-- Exercise --
Transcribe all of the data exactly. Images stay out.

-- Supplied information --
Content starts
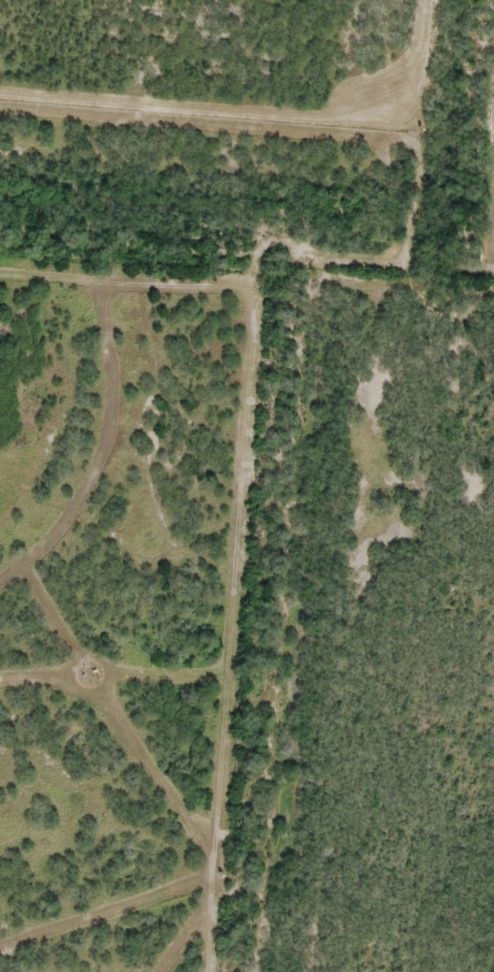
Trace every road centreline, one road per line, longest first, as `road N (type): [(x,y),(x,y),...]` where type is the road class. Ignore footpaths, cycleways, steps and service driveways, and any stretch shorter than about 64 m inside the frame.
road 1 (residential): [(0,130),(329,155),(378,192),(316,971)]
road 2 (residential): [(208,971),(243,262),(493,268)]
road 3 (residential): [(466,265),(484,0)]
Content ends
-- Written response --
Trace every road centreline, one road per line, longest first, as `road N (type): [(x,y),(x,y),...]` where type is the road class. Ignore footpaths, cycleways, steps and service driveways, and any stretch shorter than about 64 m inside the frame.
road 1 (residential): [(0,130),(329,155),(378,192),(316,971)]
road 2 (residential): [(208,971),(243,262),(493,268)]
road 3 (residential): [(466,265),(484,0)]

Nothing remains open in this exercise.